* _TASK_
Nothing in the records should be altered; retype them all exactly.

(Modification records)
++++++++++
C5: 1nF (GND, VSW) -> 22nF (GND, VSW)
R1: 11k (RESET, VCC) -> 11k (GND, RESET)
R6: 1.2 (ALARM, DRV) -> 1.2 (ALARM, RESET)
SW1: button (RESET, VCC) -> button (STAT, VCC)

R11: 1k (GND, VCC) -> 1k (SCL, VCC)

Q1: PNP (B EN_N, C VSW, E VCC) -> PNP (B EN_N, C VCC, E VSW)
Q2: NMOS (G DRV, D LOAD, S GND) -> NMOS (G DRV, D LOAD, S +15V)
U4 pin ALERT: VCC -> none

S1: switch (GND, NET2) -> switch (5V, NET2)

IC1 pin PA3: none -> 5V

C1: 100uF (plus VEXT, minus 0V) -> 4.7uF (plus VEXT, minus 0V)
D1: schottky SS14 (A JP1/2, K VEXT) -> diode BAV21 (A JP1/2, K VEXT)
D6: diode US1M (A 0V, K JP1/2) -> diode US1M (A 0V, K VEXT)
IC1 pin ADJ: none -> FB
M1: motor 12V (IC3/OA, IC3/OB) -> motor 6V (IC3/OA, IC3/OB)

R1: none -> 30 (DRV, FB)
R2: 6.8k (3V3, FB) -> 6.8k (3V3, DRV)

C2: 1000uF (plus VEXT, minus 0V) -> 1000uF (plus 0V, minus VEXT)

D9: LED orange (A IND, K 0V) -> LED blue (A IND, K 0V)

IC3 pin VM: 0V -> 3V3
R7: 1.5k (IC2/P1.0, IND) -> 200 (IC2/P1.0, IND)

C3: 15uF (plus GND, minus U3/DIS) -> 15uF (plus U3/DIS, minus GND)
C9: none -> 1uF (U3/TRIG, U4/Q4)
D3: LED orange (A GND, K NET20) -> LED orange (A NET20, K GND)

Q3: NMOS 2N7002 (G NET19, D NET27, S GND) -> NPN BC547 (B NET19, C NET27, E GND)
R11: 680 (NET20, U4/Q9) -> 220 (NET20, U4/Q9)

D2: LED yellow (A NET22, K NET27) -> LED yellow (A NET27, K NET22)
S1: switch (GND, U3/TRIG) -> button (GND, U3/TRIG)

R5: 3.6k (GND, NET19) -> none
++++++++++
* _PROBLEM SOLUTION_
C5: 1nF (GND, VSW) -> 22nF (GND, VSW)
R1: 11k (RESET, VCC) -> 11k (GND, RESET)
R6: 1.2 (ALARM, DRV) -> 1.2 (ALARM, RESET)
SW1: button (RESET, VCC) -> button (STAT, VCC)

R11: 1k (GND, VCC) -> 1k (SCL, VCC)

Q1: PNP (B EN_N, C VSW, E VCC) -> PNP (B EN_N, C VCC, E VSW)
Q2: NMOS (G DRV, D LOAD, S GND) -> NMOS (G DRV, D LOAD, S +15V)
U4 pin ALERT: VCC -> none

S1: switch (GND, NET2) -> switch (5V, NET2)

IC1 pin PA3: none -> 5V

C1: 100uF (plus VEXT, minus 0V) -> 4.7uF (plus VEXT, minus 0V)
D1: schottky SS14 (A JP1/2, K VEXT) -> diode BAV21 (A JP1/2, K VEXT)
D6: diode US1M (A 0V, K JP1/2) -> diode US1M (A 0V, K VEXT)
IC1 pin ADJ: none -> FB
M1: motor 12V (IC3/OA, IC3/OB) -> motor 6V (IC3/OA, IC3/OB)

R1: none -> 30 (DRV, FB)
R2: 6.8k (3V3, FB) -> 6.8k (3V3, DRV)

C2: 1000uF (plus VEXT, minus 0V) -> 1000uF (plus 0V, minus VEXT)

D9: LED orange (A IND, K 0V) -> LED blue (A IND, K 0V)

IC3 pin VM: 0V -> 3V3
R7: 1.5k (IC2/P1.0, IND) -> 200 (IC2/P1.0, IND)

C3: 15uF (plus GND, minus U3/DIS) -> 15uF (plus U3/DIS, minus GND)
C9: none -> 1uF (U3/TRIG, U4/Q4)
D3: LED orange (A GND, K NET20) -> LED orange (A NET20, K GND)

Q3: NMOS 2N7002 (G NET19, D NET27, S GND) -> NPN BC547 (B NET19, C NET27, E GND)
R11: 680 (NET20, U4/Q9) -> 220 (NET20, U4/Q9)

D2: LED yellow (A NET22, K NET27) -> LED yellow (A NET27, K NET22)
S1: switch (GND, U3/TRIG) -> button (GND, U3/TRIG)

R5: 3.6k (GND, NET19) -> none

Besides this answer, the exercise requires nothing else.